▶ **Problem requirements**:
Copy out all of the following records, changing every "yellow textured mat" to "blue rubber mat" and keeping everything else the same. Don't include the pictures.

▶ **Supplied records**:

━━━

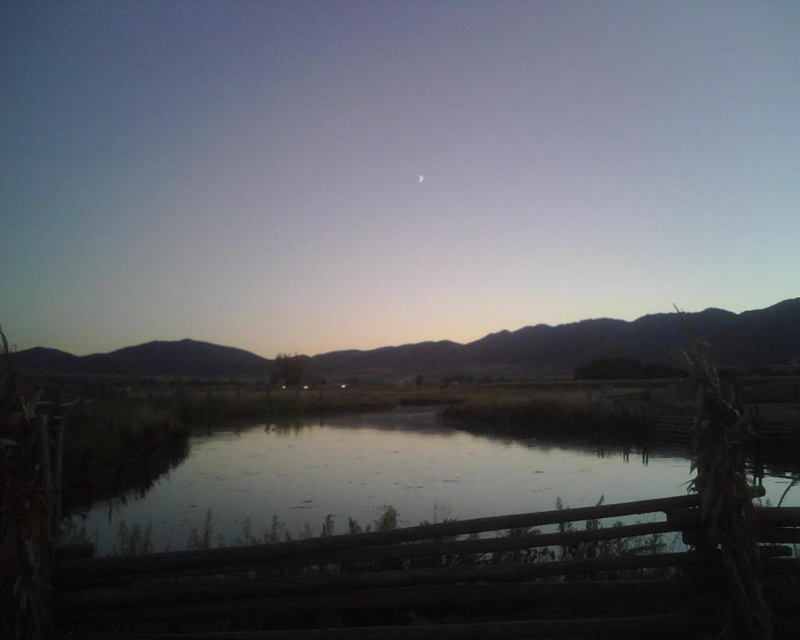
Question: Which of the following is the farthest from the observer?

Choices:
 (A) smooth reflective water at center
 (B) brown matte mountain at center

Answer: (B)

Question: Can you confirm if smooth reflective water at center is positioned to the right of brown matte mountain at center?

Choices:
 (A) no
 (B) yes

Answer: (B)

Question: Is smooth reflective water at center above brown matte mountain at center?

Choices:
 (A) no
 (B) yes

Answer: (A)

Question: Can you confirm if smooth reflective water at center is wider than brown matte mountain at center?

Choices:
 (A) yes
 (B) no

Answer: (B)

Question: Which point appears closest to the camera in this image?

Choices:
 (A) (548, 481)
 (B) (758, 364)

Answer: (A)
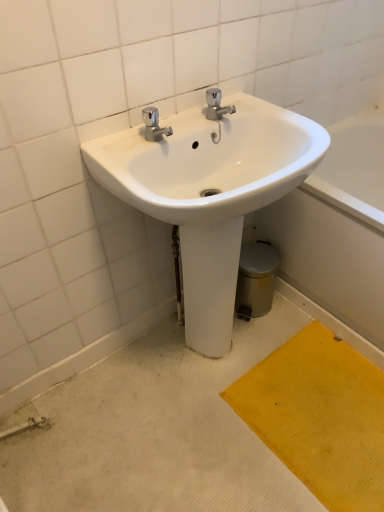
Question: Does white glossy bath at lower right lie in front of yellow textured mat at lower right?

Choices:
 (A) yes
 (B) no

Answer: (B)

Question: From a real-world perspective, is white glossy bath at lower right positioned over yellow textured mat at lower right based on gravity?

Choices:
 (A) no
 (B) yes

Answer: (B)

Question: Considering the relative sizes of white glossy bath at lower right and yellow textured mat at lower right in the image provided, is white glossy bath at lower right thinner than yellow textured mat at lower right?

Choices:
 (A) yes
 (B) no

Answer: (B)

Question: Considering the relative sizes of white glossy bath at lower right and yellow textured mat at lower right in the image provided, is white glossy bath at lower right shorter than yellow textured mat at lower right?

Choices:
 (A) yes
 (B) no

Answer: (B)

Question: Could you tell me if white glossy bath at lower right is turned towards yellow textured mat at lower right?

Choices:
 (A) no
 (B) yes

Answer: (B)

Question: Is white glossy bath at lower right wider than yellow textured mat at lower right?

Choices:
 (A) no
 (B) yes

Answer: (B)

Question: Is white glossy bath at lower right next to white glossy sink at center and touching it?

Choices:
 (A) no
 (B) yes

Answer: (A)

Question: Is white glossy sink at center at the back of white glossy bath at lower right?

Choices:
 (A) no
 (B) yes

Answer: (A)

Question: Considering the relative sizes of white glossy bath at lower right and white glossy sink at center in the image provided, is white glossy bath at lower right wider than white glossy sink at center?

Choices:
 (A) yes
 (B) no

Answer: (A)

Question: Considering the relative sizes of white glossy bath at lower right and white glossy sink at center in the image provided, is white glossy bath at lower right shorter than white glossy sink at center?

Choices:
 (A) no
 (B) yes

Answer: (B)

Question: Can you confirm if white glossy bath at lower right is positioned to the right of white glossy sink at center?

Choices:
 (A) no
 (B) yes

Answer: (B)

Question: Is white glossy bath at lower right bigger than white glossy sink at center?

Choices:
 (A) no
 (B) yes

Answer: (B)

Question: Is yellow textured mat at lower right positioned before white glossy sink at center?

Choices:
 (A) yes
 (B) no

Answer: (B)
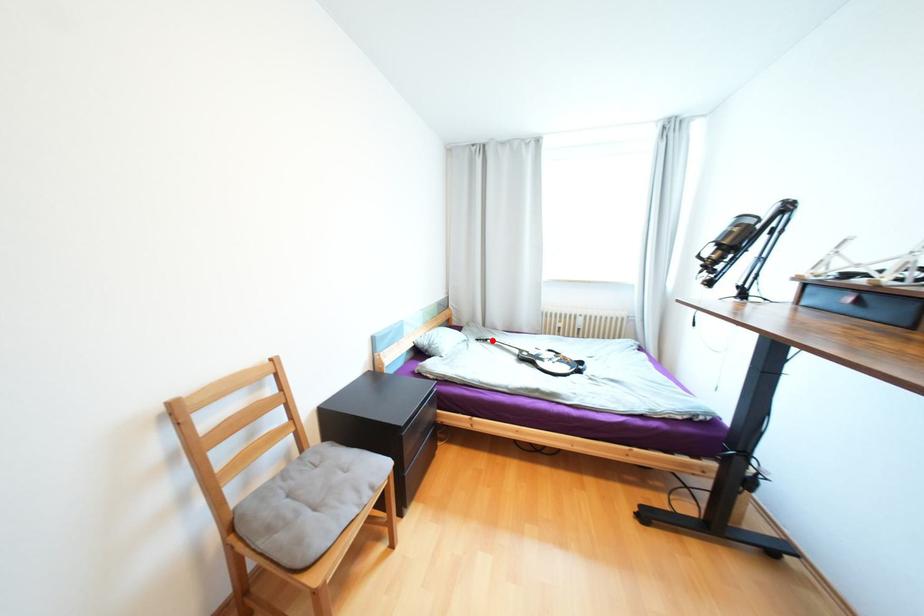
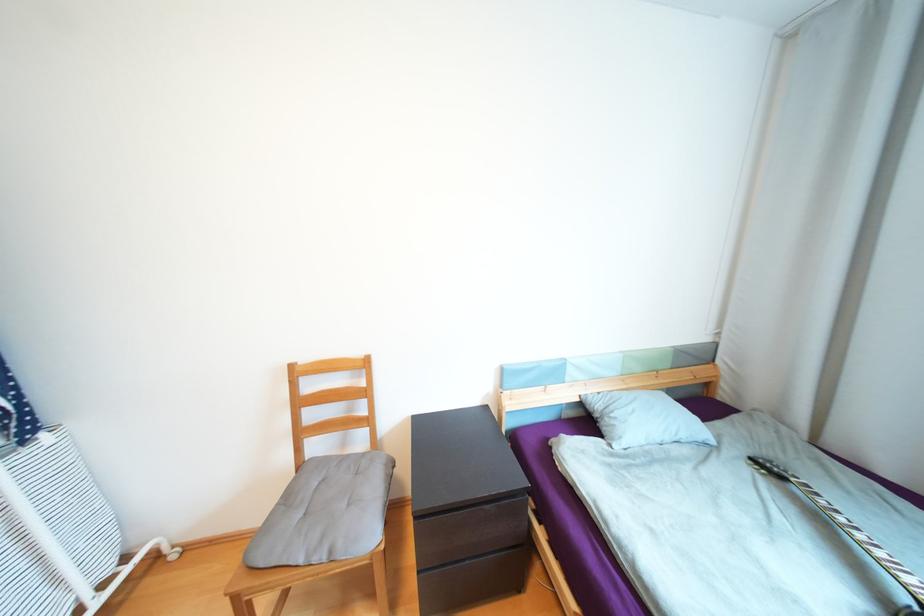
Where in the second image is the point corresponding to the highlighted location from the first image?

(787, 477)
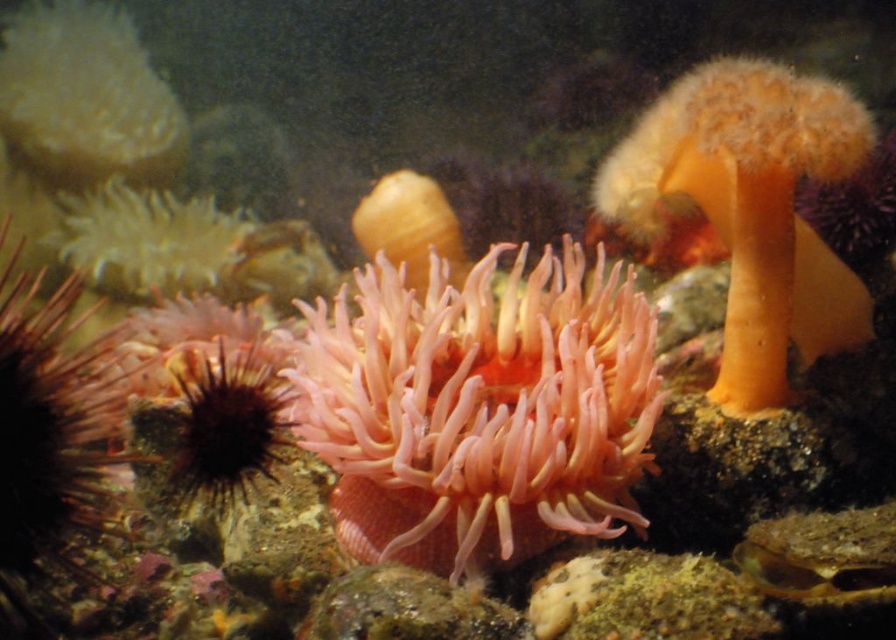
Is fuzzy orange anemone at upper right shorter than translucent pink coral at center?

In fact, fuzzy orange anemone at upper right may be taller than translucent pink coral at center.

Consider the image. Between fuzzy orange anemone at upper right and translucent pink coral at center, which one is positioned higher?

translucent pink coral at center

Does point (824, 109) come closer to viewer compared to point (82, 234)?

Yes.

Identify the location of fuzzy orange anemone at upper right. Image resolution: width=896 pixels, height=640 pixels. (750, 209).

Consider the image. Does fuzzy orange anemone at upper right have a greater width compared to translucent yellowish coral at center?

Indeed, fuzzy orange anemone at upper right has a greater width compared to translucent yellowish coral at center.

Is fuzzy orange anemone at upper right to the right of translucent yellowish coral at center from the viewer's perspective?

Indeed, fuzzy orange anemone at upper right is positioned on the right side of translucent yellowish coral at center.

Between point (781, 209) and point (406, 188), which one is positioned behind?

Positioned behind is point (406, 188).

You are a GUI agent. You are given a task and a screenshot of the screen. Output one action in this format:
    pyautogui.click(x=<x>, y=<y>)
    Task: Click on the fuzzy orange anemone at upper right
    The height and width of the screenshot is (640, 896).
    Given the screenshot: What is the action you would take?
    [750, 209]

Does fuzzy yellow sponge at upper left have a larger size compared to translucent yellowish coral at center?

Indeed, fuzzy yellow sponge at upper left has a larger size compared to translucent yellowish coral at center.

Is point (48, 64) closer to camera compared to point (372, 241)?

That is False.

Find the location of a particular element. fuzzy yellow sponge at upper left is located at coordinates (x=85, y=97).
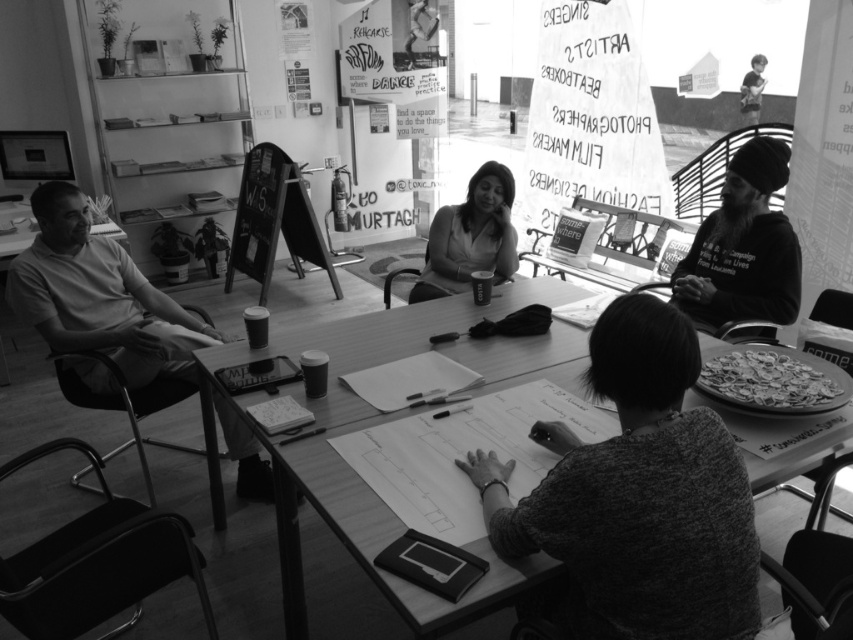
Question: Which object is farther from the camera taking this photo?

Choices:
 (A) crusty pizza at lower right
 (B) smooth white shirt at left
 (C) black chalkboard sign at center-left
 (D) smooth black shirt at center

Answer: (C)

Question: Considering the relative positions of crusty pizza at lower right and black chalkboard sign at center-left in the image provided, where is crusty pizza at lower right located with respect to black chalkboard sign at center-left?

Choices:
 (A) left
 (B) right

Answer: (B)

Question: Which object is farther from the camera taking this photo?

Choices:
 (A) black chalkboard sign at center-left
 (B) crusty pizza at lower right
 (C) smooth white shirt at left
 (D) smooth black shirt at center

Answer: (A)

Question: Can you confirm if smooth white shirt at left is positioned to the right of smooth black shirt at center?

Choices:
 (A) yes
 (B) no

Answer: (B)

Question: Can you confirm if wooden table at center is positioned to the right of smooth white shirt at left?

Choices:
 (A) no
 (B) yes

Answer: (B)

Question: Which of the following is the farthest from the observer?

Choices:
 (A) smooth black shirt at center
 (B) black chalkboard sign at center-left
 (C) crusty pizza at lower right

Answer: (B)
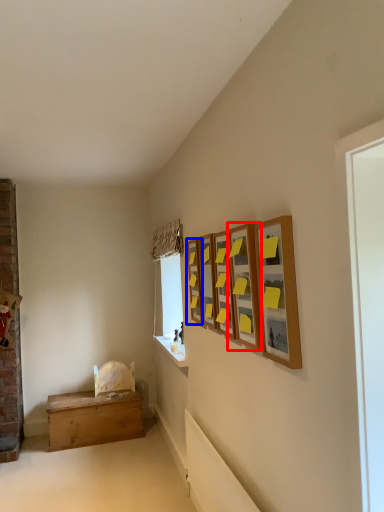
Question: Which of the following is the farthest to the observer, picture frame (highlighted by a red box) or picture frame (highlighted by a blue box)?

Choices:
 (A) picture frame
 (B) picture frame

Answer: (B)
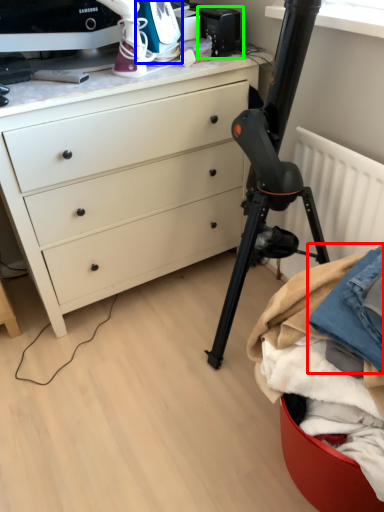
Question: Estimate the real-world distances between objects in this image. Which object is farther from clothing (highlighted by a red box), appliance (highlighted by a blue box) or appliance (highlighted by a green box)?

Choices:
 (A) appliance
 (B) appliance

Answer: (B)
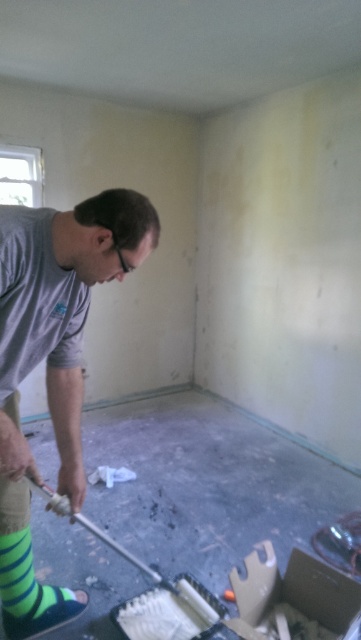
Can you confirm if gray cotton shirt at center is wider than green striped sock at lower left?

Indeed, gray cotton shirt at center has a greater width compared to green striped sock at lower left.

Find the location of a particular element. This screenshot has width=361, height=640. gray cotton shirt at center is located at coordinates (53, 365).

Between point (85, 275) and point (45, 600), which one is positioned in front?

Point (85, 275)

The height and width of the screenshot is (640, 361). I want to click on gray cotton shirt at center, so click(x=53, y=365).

━━━

▶ **Written answer**:
Question: Which of the following is the farthest from the observer?

Choices:
 (A) smooth reflective water at center
 (B) brown matte mountain at center

Answer: (B)

Question: Can you confirm if smooth reflective water at center is positioned to the right of brown matte mountain at center?

Choices:
 (A) no
 (B) yes

Answer: (B)

Question: Is smooth reflective water at center above brown matte mountain at center?

Choices:
 (A) no
 (B) yes

Answer: (A)

Question: Can you confirm if smooth reflective water at center is wider than brown matte mountain at center?

Choices:
 (A) yes
 (B) no

Answer: (B)

Question: Which point appears closest to the camera in this image?

Choices:
 (A) (548, 481)
 (B) (758, 364)

Answer: (A)
Question: Does white glossy bath at lower right lie in front of blue rubber mat at lower right?

Choices:
 (A) yes
 (B) no

Answer: (B)

Question: From a real-world perspective, is white glossy bath at lower right positioned over blue rubber mat at lower right based on gravity?

Choices:
 (A) no
 (B) yes

Answer: (B)

Question: Considering the relative sizes of white glossy bath at lower right and blue rubber mat at lower right in the image provided, is white glossy bath at lower right thinner than blue rubber mat at lower right?

Choices:
 (A) yes
 (B) no

Answer: (B)

Question: Considering the relative sizes of white glossy bath at lower right and blue rubber mat at lower right in the image provided, is white glossy bath at lower right shorter than blue rubber mat at lower right?

Choices:
 (A) yes
 (B) no

Answer: (B)

Question: Could you tell me if white glossy bath at lower right is turned towards blue rubber mat at lower right?

Choices:
 (A) no
 (B) yes

Answer: (B)

Question: Is white glossy bath at lower right wider than blue rubber mat at lower right?

Choices:
 (A) no
 (B) yes

Answer: (B)

Question: Is white glossy bath at lower right next to white glossy sink at center and touching it?

Choices:
 (A) no
 (B) yes

Answer: (A)

Question: Is white glossy sink at center at the back of white glossy bath at lower right?

Choices:
 (A) no
 (B) yes

Answer: (A)

Question: Considering the relative sizes of white glossy bath at lower right and white glossy sink at center in the image provided, is white glossy bath at lower right wider than white glossy sink at center?

Choices:
 (A) yes
 (B) no

Answer: (A)

Question: Considering the relative sizes of white glossy bath at lower right and white glossy sink at center in the image provided, is white glossy bath at lower right shorter than white glossy sink at center?

Choices:
 (A) no
 (B) yes

Answer: (B)

Question: Can you confirm if white glossy bath at lower right is positioned to the right of white glossy sink at center?

Choices:
 (A) no
 (B) yes

Answer: (B)

Question: Is white glossy bath at lower right bigger than white glossy sink at center?

Choices:
 (A) no
 (B) yes

Answer: (B)

Question: Is blue rubber mat at lower right positioned before white glossy sink at center?

Choices:
 (A) yes
 (B) no

Answer: (B)
Where in the second image is the point corresponding to the highlighted location from the first image?

(787, 477)
Is fuzzy orange anemone at upper right shorter than translucent pink coral at center?

In fact, fuzzy orange anemone at upper right may be taller than translucent pink coral at center.

Consider the image. Between fuzzy orange anemone at upper right and translucent pink coral at center, which one is positioned higher?

translucent pink coral at center

Does point (824, 109) come closer to viewer compared to point (82, 234)?

Yes.

Identify the location of fuzzy orange anemone at upper right. Image resolution: width=896 pixels, height=640 pixels. (750, 209).

Consider the image. Does fuzzy orange anemone at upper right have a greater width compared to translucent yellowish coral at center?

Indeed, fuzzy orange anemone at upper right has a greater width compared to translucent yellowish coral at center.

Is fuzzy orange anemone at upper right to the right of translucent yellowish coral at center from the viewer's perspective?

Indeed, fuzzy orange anemone at upper right is positioned on the right side of translucent yellowish coral at center.

Between point (781, 209) and point (406, 188), which one is positioned behind?

Positioned behind is point (406, 188).

You are a GUI agent. You are given a task and a screenshot of the screen. Output one action in this format:
    pyautogui.click(x=<x>, y=<y>)
    Task: Click on the fuzzy orange anemone at upper right
    The height and width of the screenshot is (640, 896).
    Given the screenshot: What is the action you would take?
    [750, 209]

Does fuzzy yellow sponge at upper left have a larger size compared to translucent yellowish coral at center?

Indeed, fuzzy yellow sponge at upper left has a larger size compared to translucent yellowish coral at center.

Is point (48, 64) closer to camera compared to point (372, 241)?

That is False.

Find the location of a particular element. fuzzy yellow sponge at upper left is located at coordinates (x=85, y=97).
Question: Which object is farther from the camera taking this photo?

Choices:
 (A) crusty pizza at lower right
 (B) smooth white shirt at left
 (C) black chalkboard sign at center-left
 (D) smooth black shirt at center

Answer: (C)

Question: Considering the relative positions of crusty pizza at lower right and black chalkboard sign at center-left in the image provided, where is crusty pizza at lower right located with respect to black chalkboard sign at center-left?

Choices:
 (A) left
 (B) right

Answer: (B)

Question: Which object is farther from the camera taking this photo?

Choices:
 (A) black chalkboard sign at center-left
 (B) crusty pizza at lower right
 (C) smooth white shirt at left
 (D) smooth black shirt at center

Answer: (A)

Question: Can you confirm if smooth white shirt at left is positioned to the right of smooth black shirt at center?

Choices:
 (A) yes
 (B) no

Answer: (B)

Question: Can you confirm if wooden table at center is positioned to the right of smooth white shirt at left?

Choices:
 (A) no
 (B) yes

Answer: (B)

Question: Which of the following is the farthest from the observer?

Choices:
 (A) smooth black shirt at center
 (B) black chalkboard sign at center-left
 (C) crusty pizza at lower right

Answer: (B)
Question: Which of the following is the farthest to the observer, picture frame (highlighted by a red box) or picture frame (highlighted by a blue box)?

Choices:
 (A) picture frame
 (B) picture frame

Answer: (B)
Question: Estimate the real-world distances between objects in this image. Which object is farther from clothing (highlighted by a red box), appliance (highlighted by a blue box) or appliance (highlighted by a green box)?

Choices:
 (A) appliance
 (B) appliance

Answer: (B)
Can you confirm if gray cotton shirt at center is wider than green striped sock at lower left?

Indeed, gray cotton shirt at center has a greater width compared to green striped sock at lower left.

Find the location of a particular element. This screenshot has width=361, height=640. gray cotton shirt at center is located at coordinates (53, 365).

Between point (85, 275) and point (45, 600), which one is positioned in front?

Point (85, 275)

The height and width of the screenshot is (640, 361). I want to click on gray cotton shirt at center, so click(x=53, y=365).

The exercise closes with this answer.